-- Opening Marker --

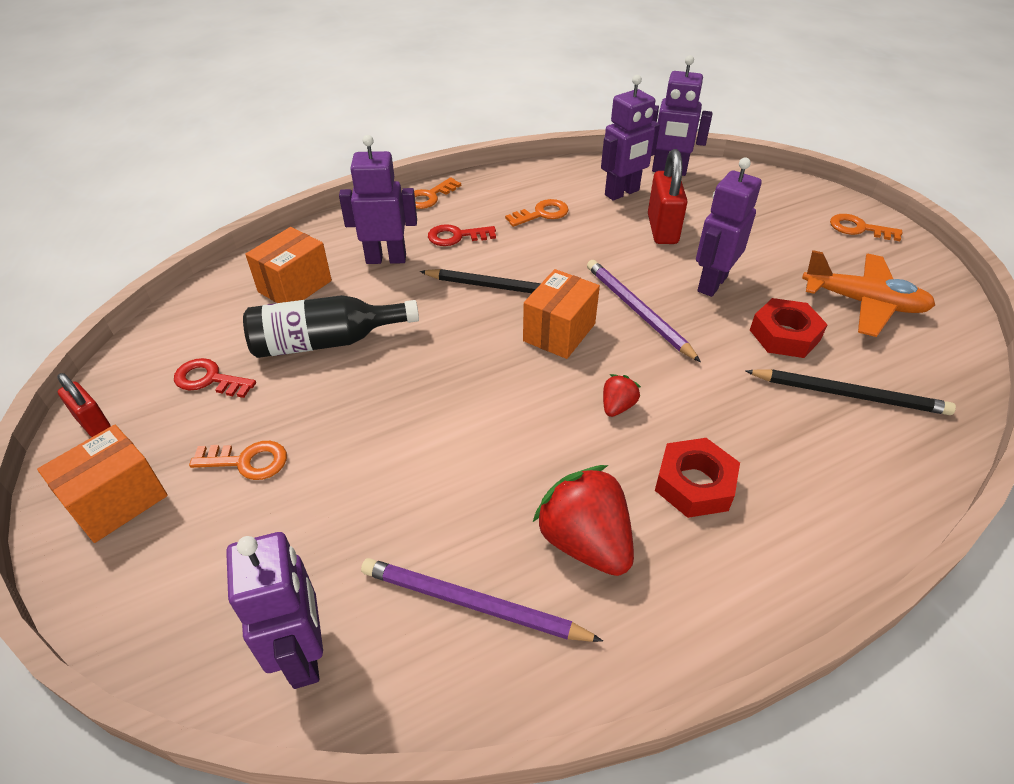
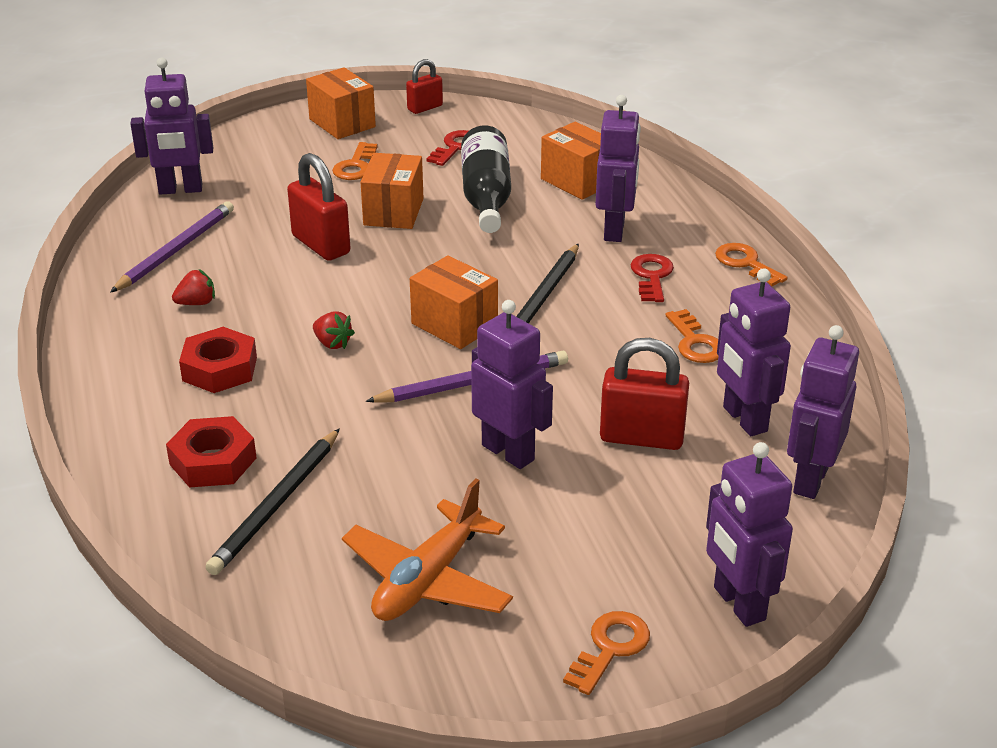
camera: 100 degrees right, 10 degrees down
(360, 407) = (393, 212): none -> orange box
(438, 454) = (321, 245): none -> red padlock
(585, 542) = (197, 303): red strawberry -> red strawberry, size x0.49
(784, 335) = (391, 486): red nut -> red nut (213, 461)
(790, 191) = (738, 604): none -> purple robot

-- Closing Marker --

● Your instructions: Look for the word "none" throughout the material above and copy every line that has it.

● Reply to the exercise:
(360, 407) = (393, 212): none -> orange box
(438, 454) = (321, 245): none -> red padlock
(790, 191) = (738, 604): none -> purple robot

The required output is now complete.